Please render the records as a Markdown table with the columns "Row" and "Line". Start at the line containing "Question: Is green", continue through the end of the records, and leave out blank lines.

◆ DATA FOR THIS TASK
########
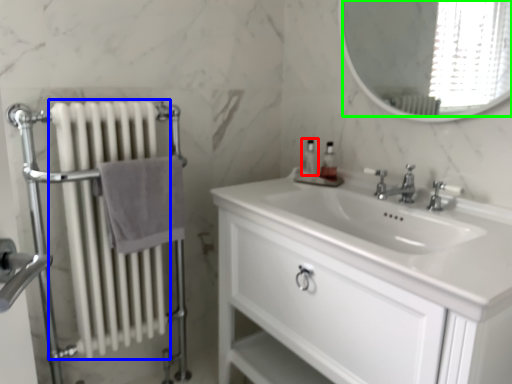
Question: Based on their relative distances, which object is farther from soap dispenser (highlighted by a red box)? Choose from radiator (highlighted by a blue box) and mirror (highlighted by a green box).

Choices:
 (A) radiator
 (B) mirror

Answer: (B)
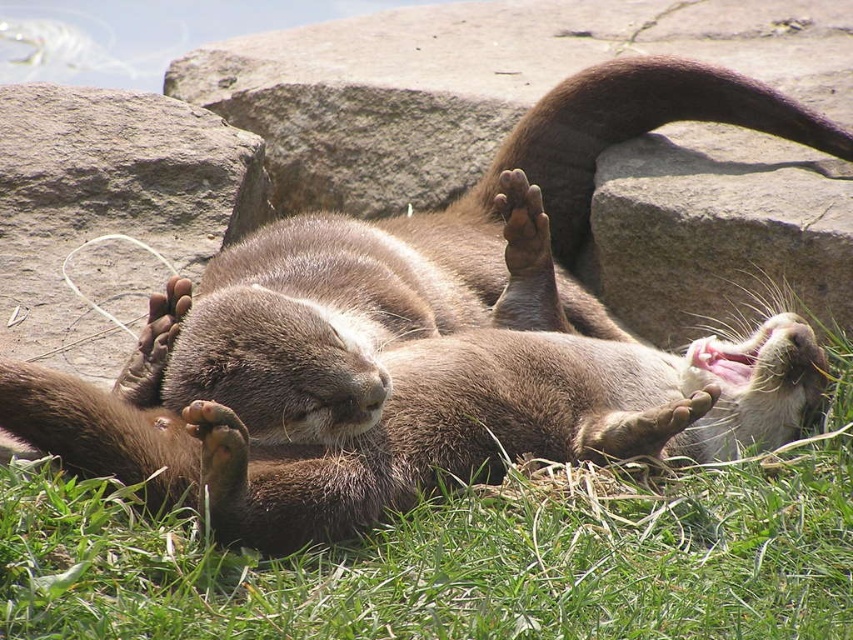
Question: In this image, where is gray rock at upper center located relative to brown furry paw at center?

Choices:
 (A) left
 (B) right

Answer: (A)

Question: Can you confirm if gray rock at upper center is positioned to the left of brown furry paw at center?

Choices:
 (A) no
 (B) yes

Answer: (B)

Question: Which point is farther to the camera?

Choices:
 (A) gray rock at upper center
 (B) brown furry paw at center

Answer: (B)

Question: Which point is closer to the camera?

Choices:
 (A) (535, 273)
 (B) (74, 177)

Answer: (A)

Question: Is green soft grass at lower center wider than gray rock at upper center?

Choices:
 (A) yes
 (B) no

Answer: (A)

Question: Which of the following is the farthest from the observer?

Choices:
 (A) gray rock at upper center
 (B) green soft grass at lower center

Answer: (A)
########
◆ COMPLETE RESPONSE
| Row | Line |
|---|---|
| 1 | Question: Is green soft grass at lower center wider than gray rock at upper center? |
| 2 | Choices: |
| 3 |  (A) yes |
| 4 |  (B) no |
| 5 | Answer: (A) |
| 6 | Question: Which of the following is the farthest from the observer? |
| 7 | Choices: |
| 8 |  (A) gray rock at upper center |
| 9 |  (B) green soft grass at lower center |
| 10 | Answer: (A) |